* _Activity_
Should any entry hold a picture, omit that picture and copy the rest of the entry exactly.

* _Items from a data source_

_____

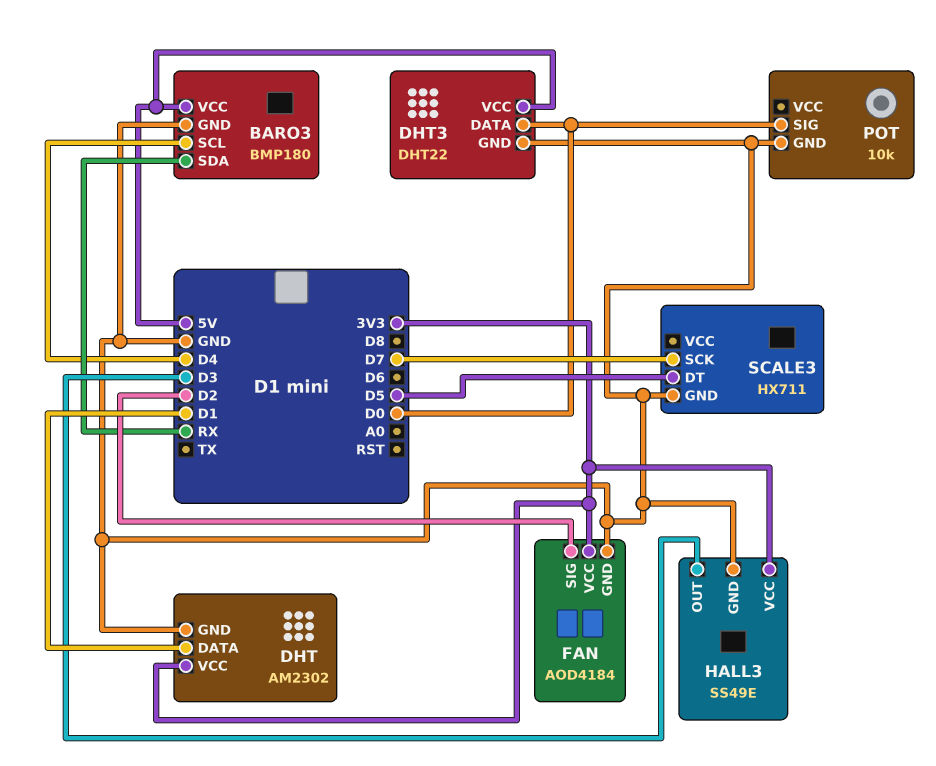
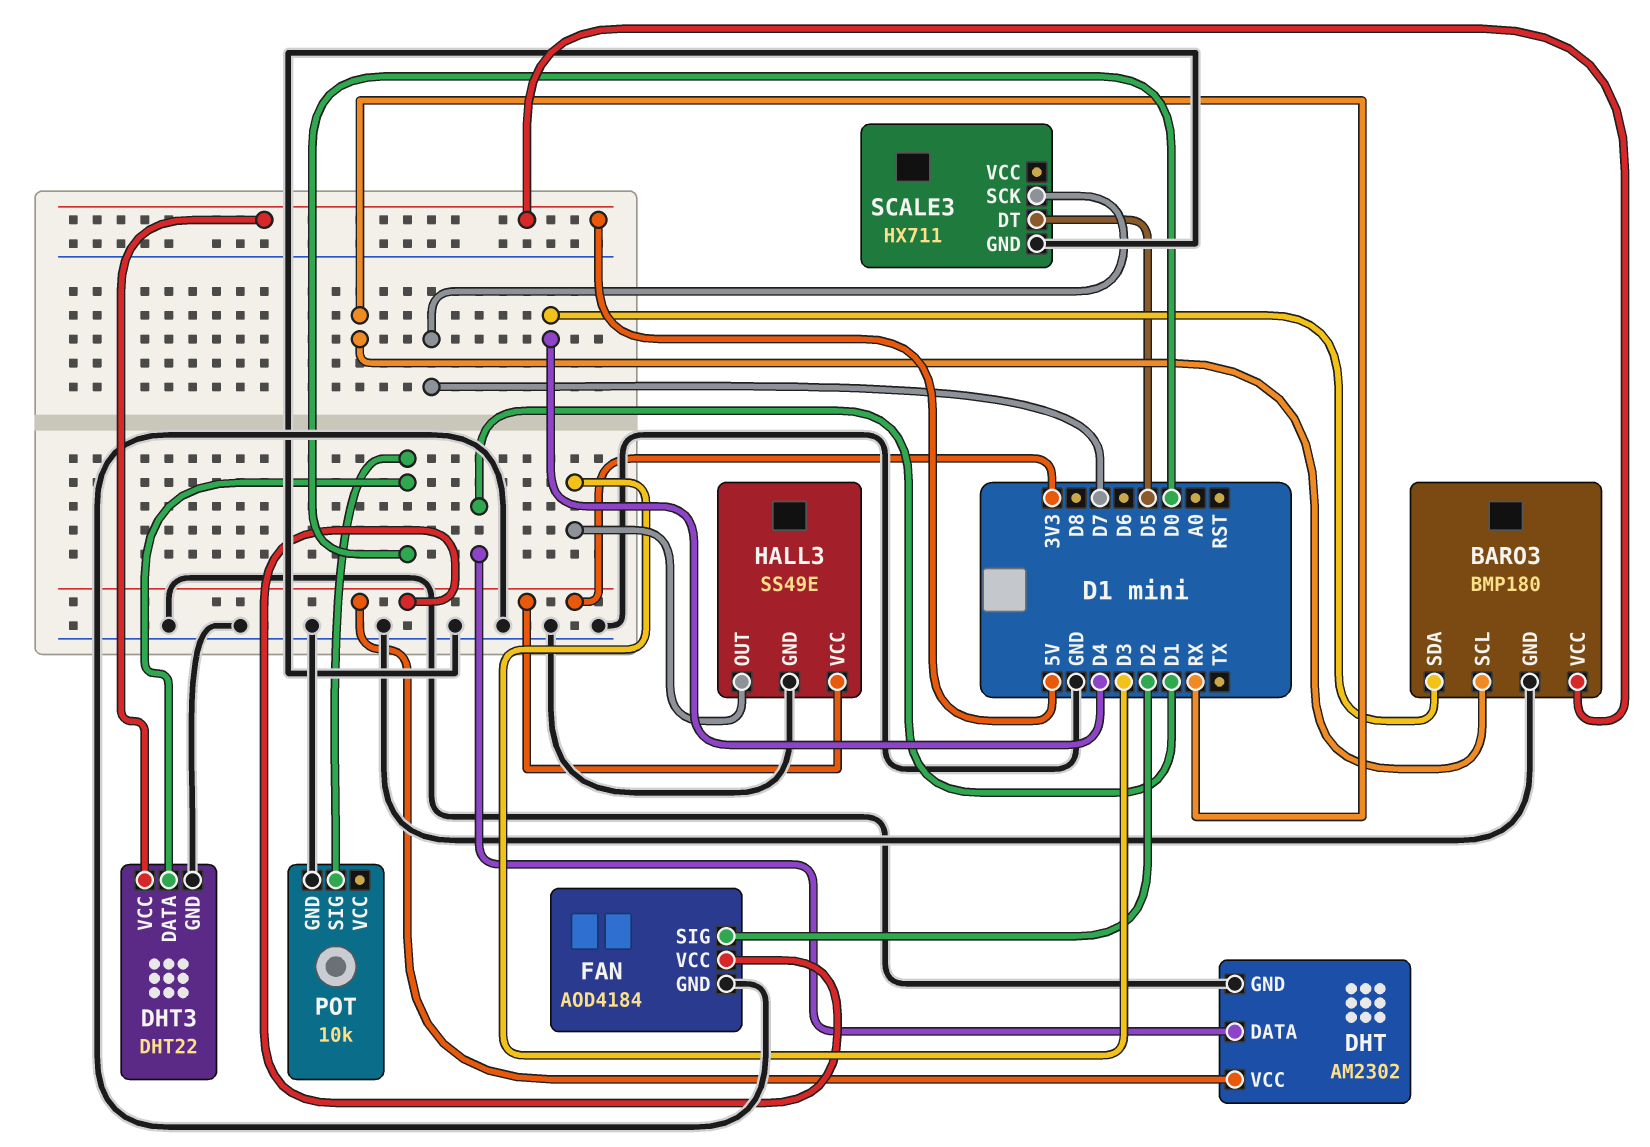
BARO3 pin SCL: D4 -> RX
BARO3 pin SDA: RX -> D4

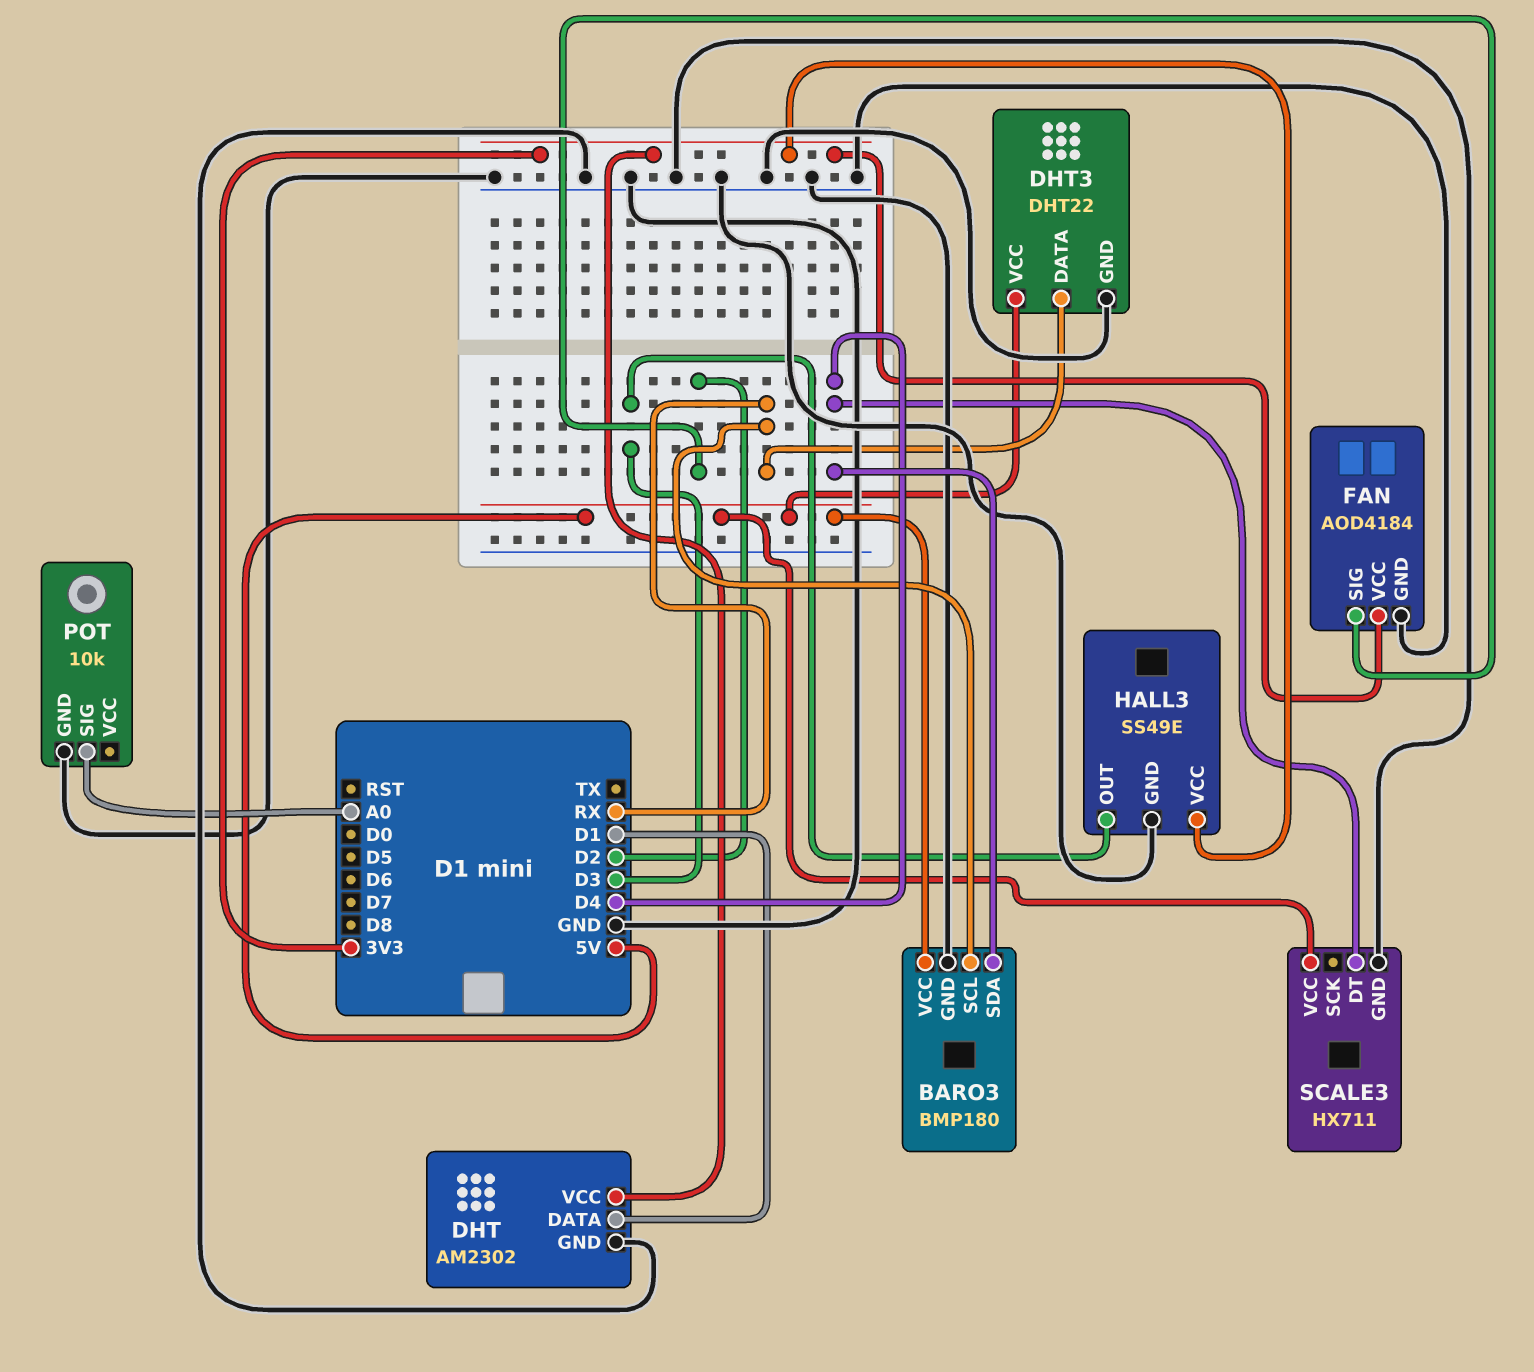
DHT3 pin DATA: D0 -> RX
POT pin SIG: D0 -> A0
SCALE3 pin DT: D5 -> D4
SCALE3 pin SCK: D7 -> none
SCALE3 pin VCC: none -> 5V

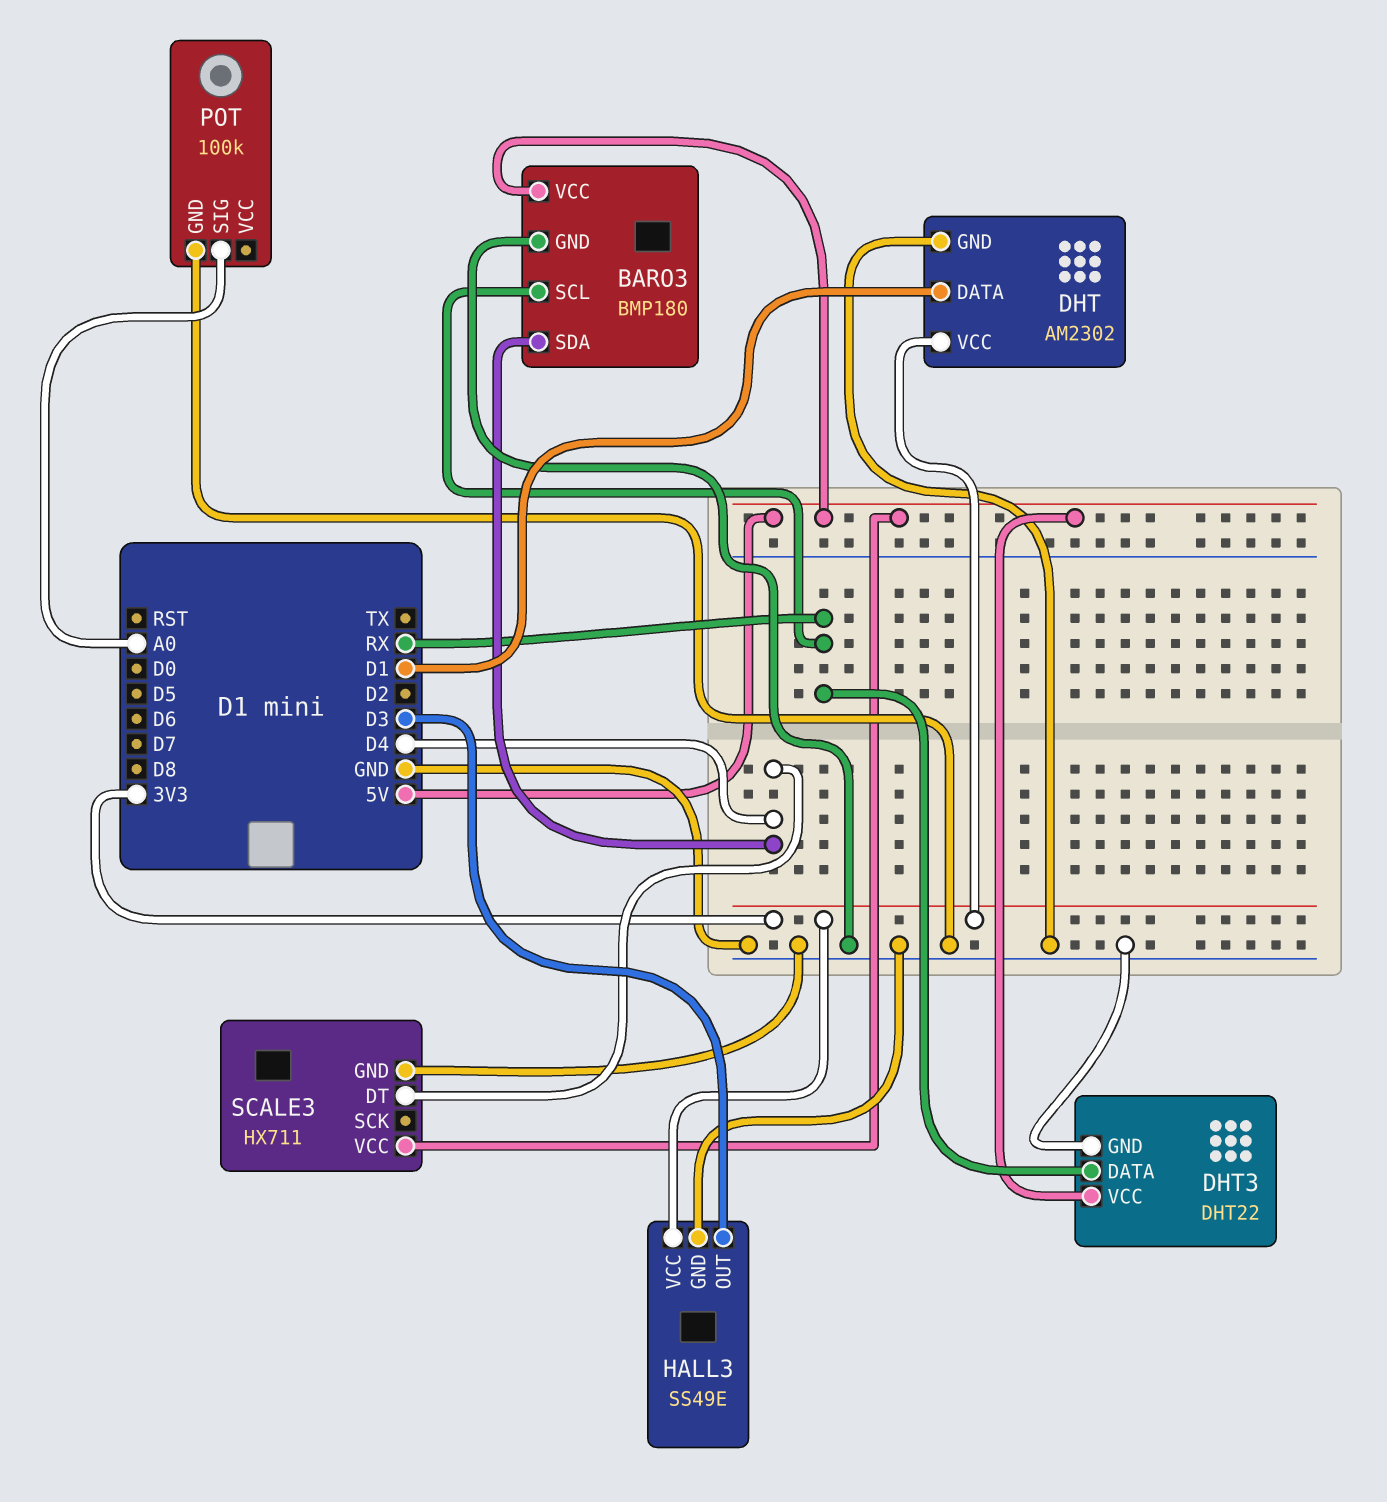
FAN: AOD4184 -> none
FAN pin GND: GND -> none
FAN pin SIG: D2 -> none
FAN pin VCC: 3V3 -> none
POT: 10k -> 100k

_____

* _Solution for this problem_
BARO3 pin SCL: D4 -> RX
BARO3 pin SDA: RX -> D4

DHT3 pin DATA: D0 -> RX
POT pin SIG: D0 -> A0
SCALE3 pin DT: D5 -> D4
SCALE3 pin SCK: D7 -> none
SCALE3 pin VCC: none -> 5V

FAN: AOD4184 -> none
FAN pin GND: GND -> none
FAN pin SIG: D2 -> none
FAN pin VCC: 3V3 -> none
POT: 10k -> 100k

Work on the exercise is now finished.